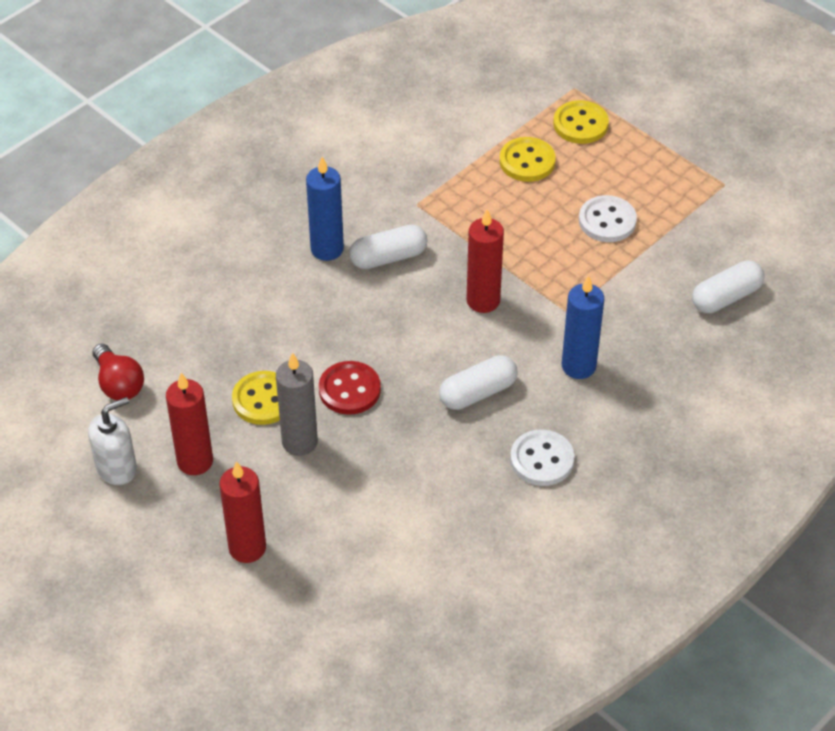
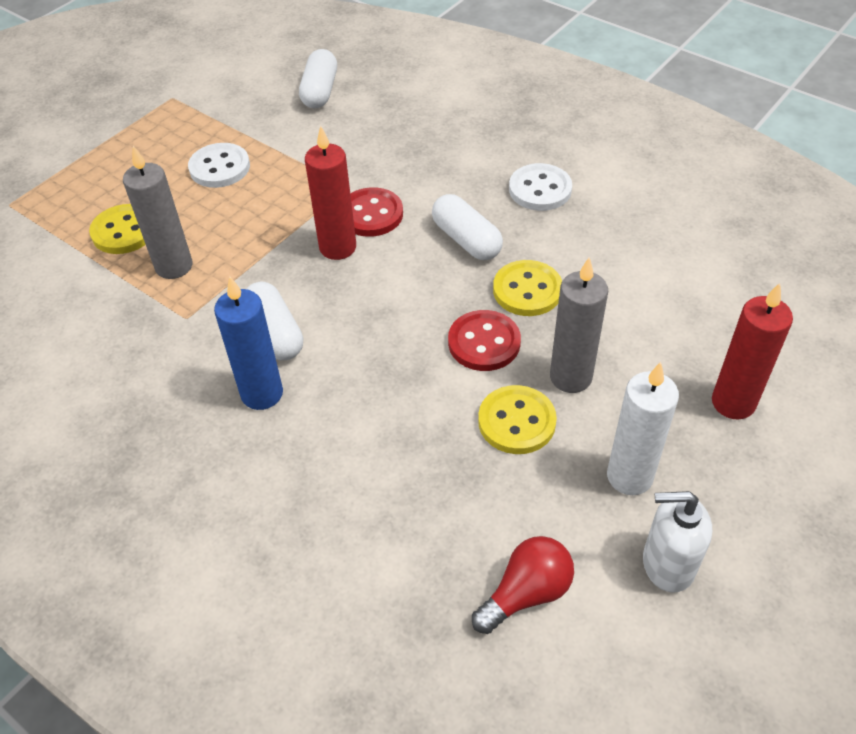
camera: 95 degrees left, 0 degrees up
white soap dispenser [88,397,137,485] -> white soap dispenser turned 45 degrees counterclockwise [643,491,712,593]
red candle [166,373,213,475] -> white candle [607,362,679,495]
yellow button [553,100,609,144] -> yellow button moved to [493,260,562,316]
blue candle [562,275,604,379] -> none
white capsule [692,260,765,313] -> white capsule turned 45 degrees clockwise [299,49,337,108]
none -> grey candle [123,146,192,279]
none -> red button [350,187,403,237]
--------------------
Without including any picture, restate every entry above exactly.

camera: 95 degrees left, 0 degrees up
white soap dispenser [88,397,137,485] -> white soap dispenser turned 45 degrees counterclockwise [643,491,712,593]
red candle [166,373,213,475] -> white candle [607,362,679,495]
yellow button [553,100,609,144] -> yellow button moved to [493,260,562,316]
blue candle [562,275,604,379] -> none
white capsule [692,260,765,313] -> white capsule turned 45 degrees clockwise [299,49,337,108]
none -> grey candle [123,146,192,279]
none -> red button [350,187,403,237]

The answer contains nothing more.